*Records supplied:*
====

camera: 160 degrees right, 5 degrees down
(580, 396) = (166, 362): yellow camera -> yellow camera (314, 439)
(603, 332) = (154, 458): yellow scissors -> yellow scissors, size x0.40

====

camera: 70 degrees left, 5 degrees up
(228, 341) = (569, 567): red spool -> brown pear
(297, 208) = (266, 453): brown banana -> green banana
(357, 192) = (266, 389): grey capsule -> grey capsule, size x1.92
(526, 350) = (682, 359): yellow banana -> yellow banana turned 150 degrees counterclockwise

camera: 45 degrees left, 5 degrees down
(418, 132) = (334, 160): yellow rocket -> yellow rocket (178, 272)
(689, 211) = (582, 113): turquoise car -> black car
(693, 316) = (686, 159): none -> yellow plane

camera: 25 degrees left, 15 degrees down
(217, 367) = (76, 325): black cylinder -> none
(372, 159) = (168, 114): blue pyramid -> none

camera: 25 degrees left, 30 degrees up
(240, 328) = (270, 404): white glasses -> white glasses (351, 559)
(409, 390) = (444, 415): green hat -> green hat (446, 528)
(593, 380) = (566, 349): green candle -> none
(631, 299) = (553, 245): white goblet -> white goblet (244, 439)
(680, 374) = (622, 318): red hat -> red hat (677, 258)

====

*What the task asks:*
Retype only this portion of the data above: the line containing "(631, 299) = (553, 245): white", the line containing "(680, 374) = (622, 318): red", and all lines between them, exactly.

*Your solution:*
(631, 299) = (553, 245): white goblet -> white goblet (244, 439)
(680, 374) = (622, 318): red hat -> red hat (677, 258)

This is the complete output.